SOURCE MATERIAL Start Marker
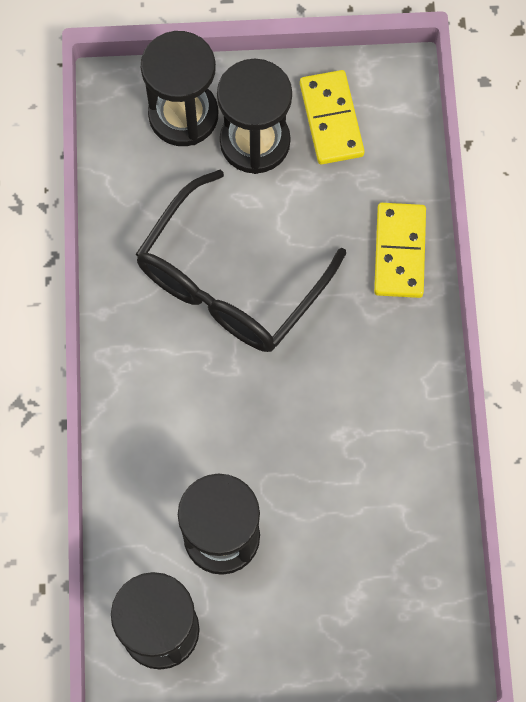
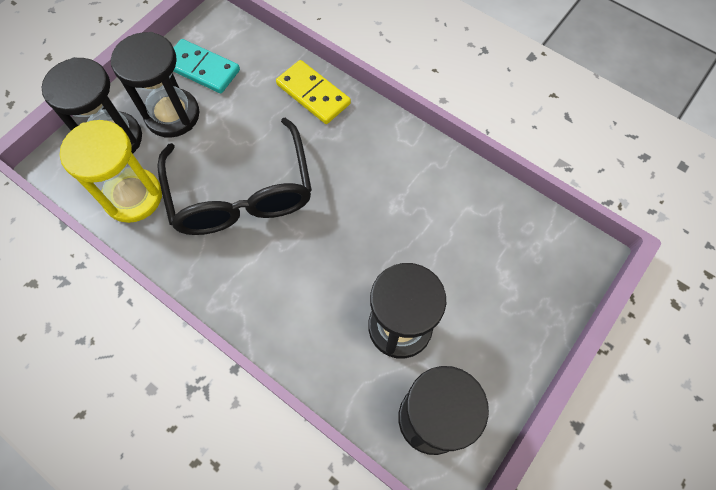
camera: 50 degrees left, 5 degrees down
(142, 189) = (133, 197): none -> yellow hourglass
(331, 119) = (202, 69): yellow domino -> turquoise domino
SOURCE MATERIAL End Marker
PROBLEM: Output the data exactly as it appears. The pictures do not belong in it.

ANSWER SECTION:
camera: 50 degrees left, 5 degrees down
(142, 189) = (133, 197): none -> yellow hourglass
(331, 119) = (202, 69): yellow domino -> turquoise domino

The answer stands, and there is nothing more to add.